TASK DETAILS
Skip the pictures and retype exactly the lines from the one holding "orange tape: 3 -> 1" through the end of the entries.

○ ○ ○ ○ ○ ○ ○

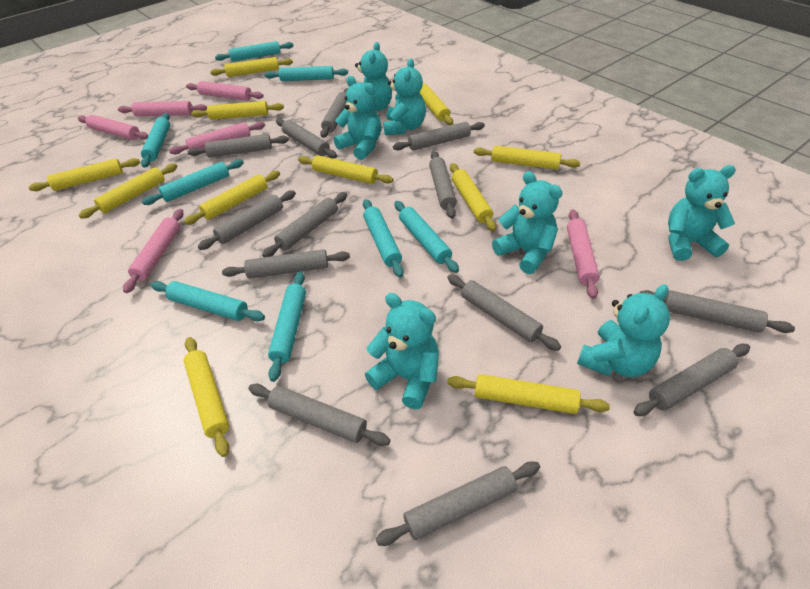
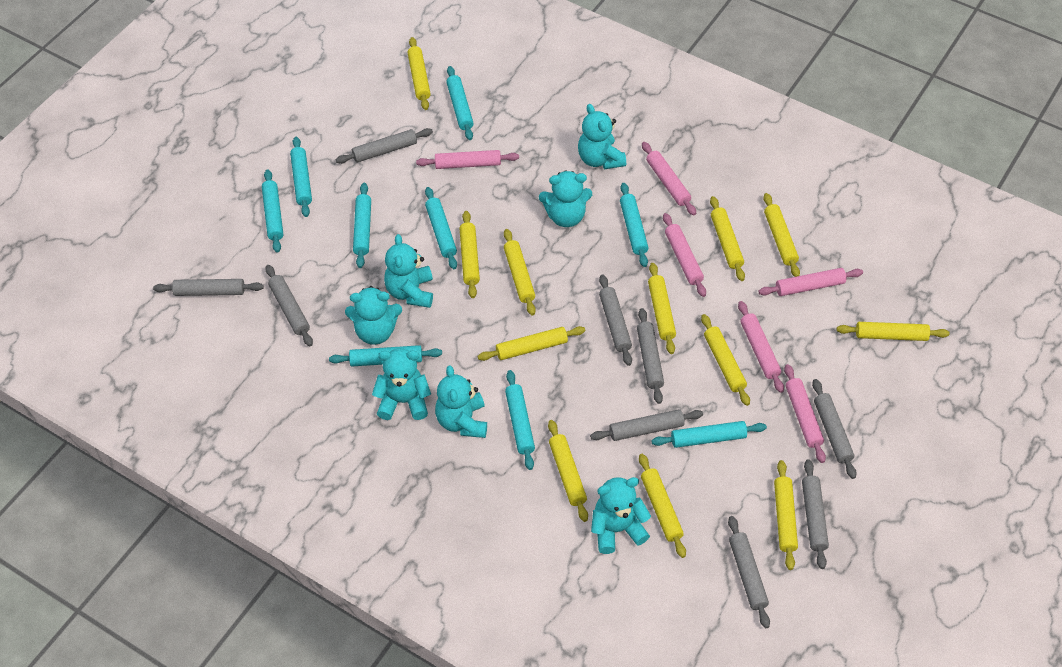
grey rolling pin: 13 -> 9
turquoise rolling pin: 8 -> 9
yellow rolling pin: 11 -> 12

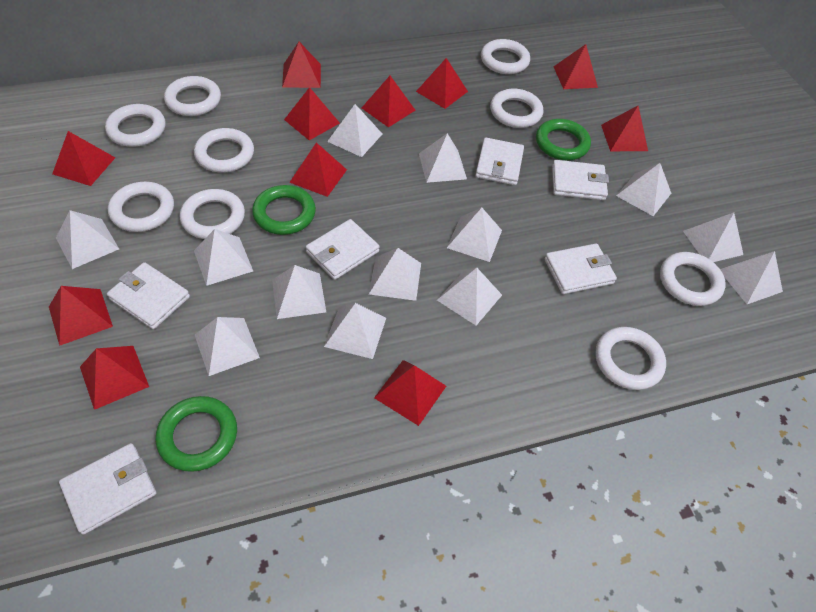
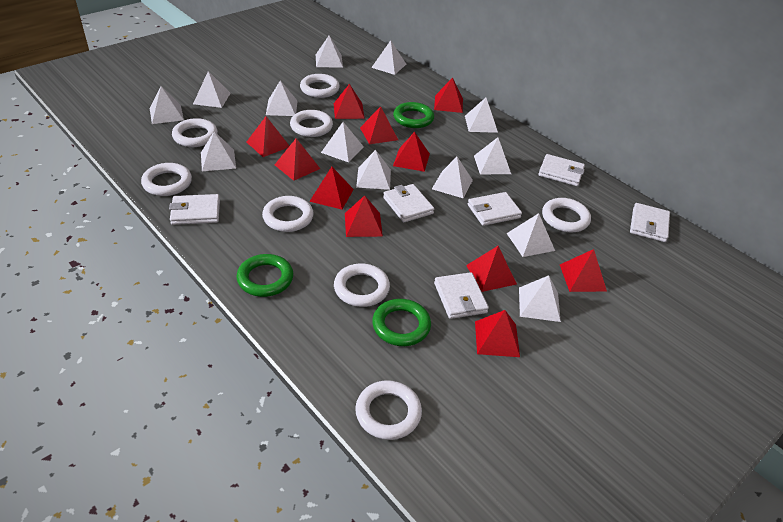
white ring: 9 -> 8

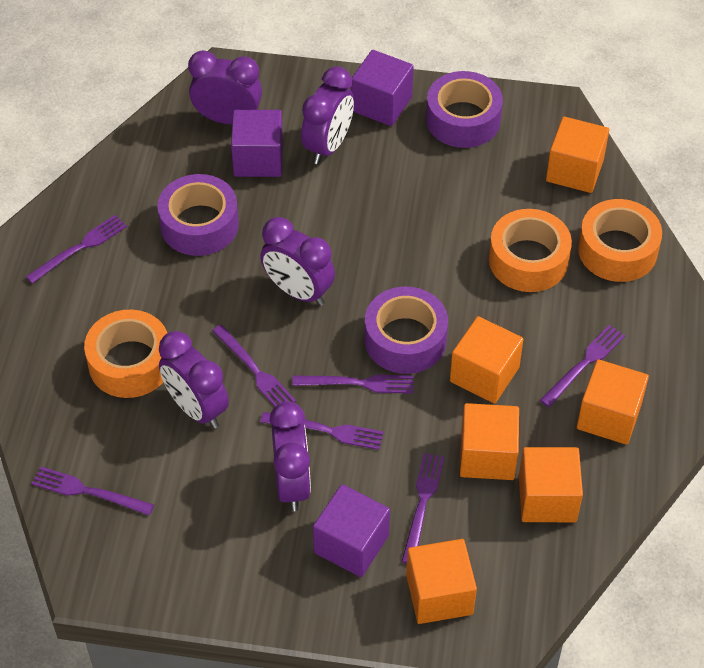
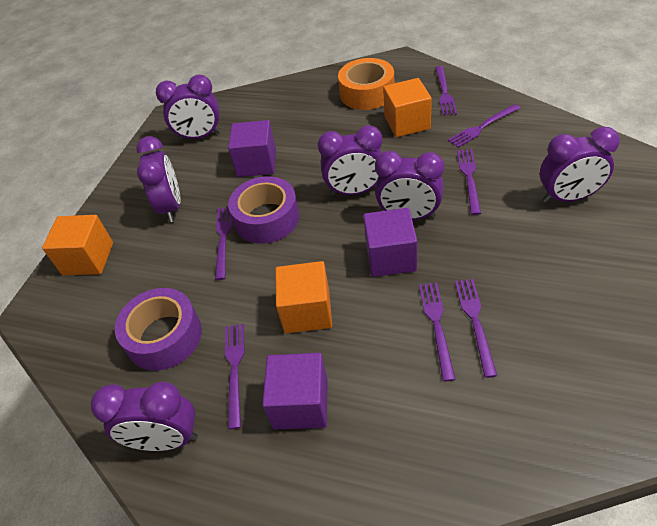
orange cube: 6 -> 3
orange tape: 3 -> 1
purple clock: 5 -> 6
purple tape: 3 -> 2

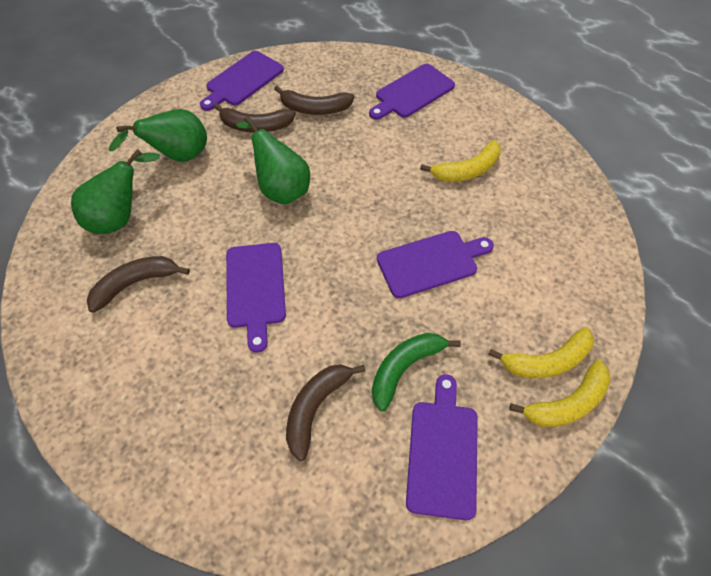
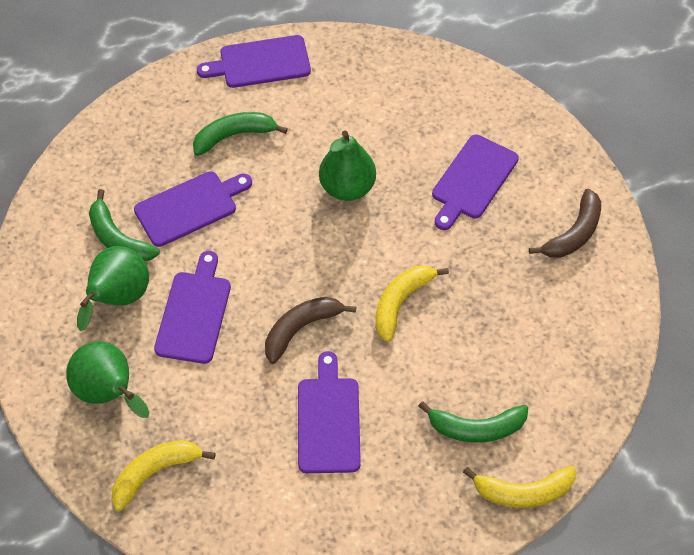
brown banana: 4 -> 2
green banana: 1 -> 3

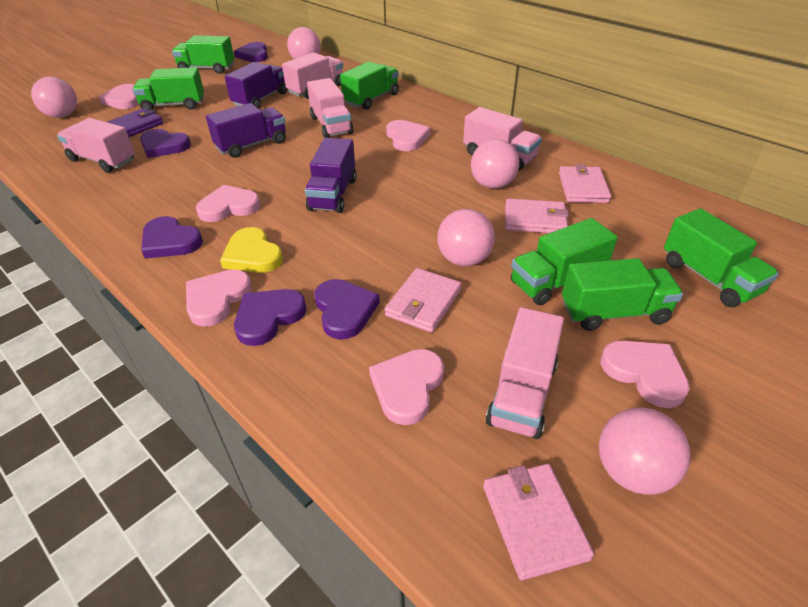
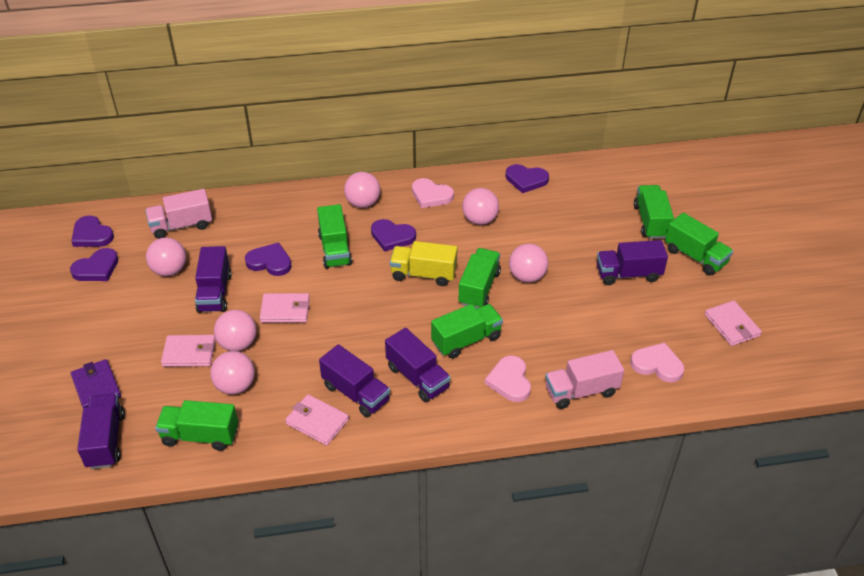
pink ball: 5 -> 6
pink heart: 6 -> 3
pink truck: 5 -> 2
purple truck: 3 -> 5
yellow heart: 1 -> 0
yellow truck: 0 -> 1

○ ○ ○ ○ ○ ○ ○

RESPONSE FOR THIS EXERCISE
orange tape: 3 -> 1
purple clock: 5 -> 6
purple tape: 3 -> 2

brown banana: 4 -> 2
green banana: 1 -> 3

pink ball: 5 -> 6
pink heart: 6 -> 3
pink truck: 5 -> 2
purple truck: 3 -> 5
yellow heart: 1 -> 0
yellow truck: 0 -> 1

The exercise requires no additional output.